(Beginning of EXCERPTED DATA)

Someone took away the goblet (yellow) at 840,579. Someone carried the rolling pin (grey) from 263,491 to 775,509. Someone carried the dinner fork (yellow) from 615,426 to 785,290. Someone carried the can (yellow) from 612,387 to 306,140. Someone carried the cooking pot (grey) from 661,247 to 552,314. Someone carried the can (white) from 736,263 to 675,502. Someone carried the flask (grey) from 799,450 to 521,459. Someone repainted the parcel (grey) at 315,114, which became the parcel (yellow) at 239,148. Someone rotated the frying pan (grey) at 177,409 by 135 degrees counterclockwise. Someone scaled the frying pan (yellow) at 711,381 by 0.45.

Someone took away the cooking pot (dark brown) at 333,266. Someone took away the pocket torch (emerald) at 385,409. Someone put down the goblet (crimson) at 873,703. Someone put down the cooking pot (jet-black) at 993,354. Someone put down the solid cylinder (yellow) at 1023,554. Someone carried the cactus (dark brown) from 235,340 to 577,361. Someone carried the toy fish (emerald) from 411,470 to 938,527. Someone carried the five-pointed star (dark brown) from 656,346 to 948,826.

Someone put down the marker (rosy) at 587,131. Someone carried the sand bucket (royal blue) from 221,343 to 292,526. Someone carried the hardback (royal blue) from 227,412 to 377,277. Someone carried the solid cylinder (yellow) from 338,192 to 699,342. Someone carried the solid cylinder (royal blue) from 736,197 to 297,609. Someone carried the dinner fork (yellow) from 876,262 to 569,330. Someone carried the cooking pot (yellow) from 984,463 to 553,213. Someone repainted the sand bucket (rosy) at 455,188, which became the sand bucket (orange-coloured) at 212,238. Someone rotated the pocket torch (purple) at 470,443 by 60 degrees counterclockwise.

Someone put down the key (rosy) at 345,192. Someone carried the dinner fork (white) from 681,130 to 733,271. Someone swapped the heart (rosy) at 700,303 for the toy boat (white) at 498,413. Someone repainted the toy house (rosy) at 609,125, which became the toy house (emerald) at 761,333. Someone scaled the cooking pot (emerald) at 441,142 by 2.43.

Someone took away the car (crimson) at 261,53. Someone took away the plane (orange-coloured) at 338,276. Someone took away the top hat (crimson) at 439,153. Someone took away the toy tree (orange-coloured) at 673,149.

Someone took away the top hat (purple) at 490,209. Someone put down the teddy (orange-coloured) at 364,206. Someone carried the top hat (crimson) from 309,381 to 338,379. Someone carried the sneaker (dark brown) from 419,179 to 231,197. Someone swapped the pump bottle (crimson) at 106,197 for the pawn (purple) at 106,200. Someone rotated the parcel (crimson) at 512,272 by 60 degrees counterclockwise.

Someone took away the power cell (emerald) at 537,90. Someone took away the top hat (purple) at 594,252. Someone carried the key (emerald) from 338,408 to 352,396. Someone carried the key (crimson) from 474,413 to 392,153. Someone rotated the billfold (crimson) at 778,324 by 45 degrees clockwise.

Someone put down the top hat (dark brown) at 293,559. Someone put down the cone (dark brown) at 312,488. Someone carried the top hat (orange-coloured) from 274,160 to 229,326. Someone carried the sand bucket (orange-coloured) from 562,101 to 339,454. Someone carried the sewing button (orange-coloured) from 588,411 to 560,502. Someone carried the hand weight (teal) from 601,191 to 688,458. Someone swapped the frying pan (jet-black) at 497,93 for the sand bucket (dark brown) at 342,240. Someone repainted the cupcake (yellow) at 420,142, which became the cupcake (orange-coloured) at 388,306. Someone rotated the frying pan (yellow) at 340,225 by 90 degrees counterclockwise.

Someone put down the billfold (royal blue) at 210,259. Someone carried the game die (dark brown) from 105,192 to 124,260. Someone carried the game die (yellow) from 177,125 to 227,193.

(End of EXCERPTED DATA)

WHAT IS BEING ASKED: Every line of the listing should be repeated exactly.

SOLUTION TO THIS PROBLEM:
Someone took away the goblet (yellow) at 840,579. Someone carried the rolling pin (grey) from 263,491 to 775,509. Someone carried the dinner fork (yellow) from 615,426 to 785,290. Someone carried the can (yellow) from 612,387 to 306,140. Someone carried the cooking pot (grey) from 661,247 to 552,314. Someone carried the can (white) from 736,263 to 675,502. Someone carried the flask (grey) from 799,450 to 521,459. Someone repainted the parcel (grey) at 315,114, which became the parcel (yellow) at 239,148. Someone rotated the frying pan (grey) at 177,409 by 135 degrees counterclockwise. Someone scaled the frying pan (yellow) at 711,381 by 0.45.

Someone took away the cooking pot (dark brown) at 333,266. Someone took away the pocket torch (emerald) at 385,409. Someone put down the goblet (crimson) at 873,703. Someone put down the cooking pot (jet-black) at 993,354. Someone put down the solid cylinder (yellow) at 1023,554. Someone carried the cactus (dark brown) from 235,340 to 577,361. Someone carried the toy fish (emerald) from 411,470 to 938,527. Someone carried the five-pointed star (dark brown) from 656,346 to 948,826.

Someone put down the marker (rosy) at 587,131. Someone carried the sand bucket (royal blue) from 221,343 to 292,526. Someone carried the hardback (royal blue) from 227,412 to 377,277. Someone carried the solid cylinder (yellow) from 338,192 to 699,342. Someone carried the solid cylinder (royal blue) from 736,197 to 297,609. Someone carried the dinner fork (yellow) from 876,262 to 569,330. Someone carried the cooking pot (yellow) from 984,463 to 553,213. Someone repainted the sand bucket (rosy) at 455,188, which became the sand bucket (orange-coloured) at 212,238. Someone rotated the pocket torch (purple) at 470,443 by 60 degrees counterclockwise.

Someone put down the key (rosy) at 345,192. Someone carried the dinner fork (white) from 681,130 to 733,271. Someone swapped the heart (rosy) at 700,303 for the toy boat (white) at 498,413. Someone repainted the toy house (rosy) at 609,125, which became the toy house (emerald) at 761,333. Someone scaled the cooking pot (emerald) at 441,142 by 2.43.

Someone took away the car (crimson) at 261,53. Someone took away the plane (orange-coloured) at 338,276. Someone took away the top hat (crimson) at 439,153. Someone took away the toy tree (orange-coloured) at 673,149.

Someone took away the top hat (purple) at 490,209. Someone put down the teddy (orange-coloured) at 364,206. Someone carried the top hat (crimson) from 309,381 to 338,379. Someone carried the sneaker (dark brown) from 419,179 to 231,197. Someone swapped the pump bottle (crimson) at 106,197 for the pawn (purple) at 106,200. Someone rotated the parcel (crimson) at 512,272 by 60 degrees counterclockwise.

Someone took away the power cell (emerald) at 537,90. Someone took away the top hat (purple) at 594,252. Someone carried the key (emerald) from 338,408 to 352,396. Someone carried the key (crimson) from 474,413 to 392,153. Someone rotated the billfold (crimson) at 778,324 by 45 degrees clockwise.

Someone put down the top hat (dark brown) at 293,559. Someone put down the cone (dark brown) at 312,488. Someone carried the top hat (orange-coloured) from 274,160 to 229,326. Someone carried the sand bucket (orange-coloured) from 562,101 to 339,454. Someone carried the sewing button (orange-coloured) from 588,411 to 560,502. Someone carried the hand weight (teal) from 601,191 to 688,458. Someone swapped the frying pan (jet-black) at 497,93 for the sand bucket (dark brown) at 342,240. Someone repainted the cupcake (yellow) at 420,142, which became the cupcake (orange-coloured) at 388,306. Someone rotated the frying pan (yellow) at 340,225 by 90 degrees counterclockwise.

Someone put down the billfold (royal blue) at 210,259. Someone carried the game die (dark brown) from 105,192 to 124,260. Someone carried the game die (yellow) from 177,125 to 227,193.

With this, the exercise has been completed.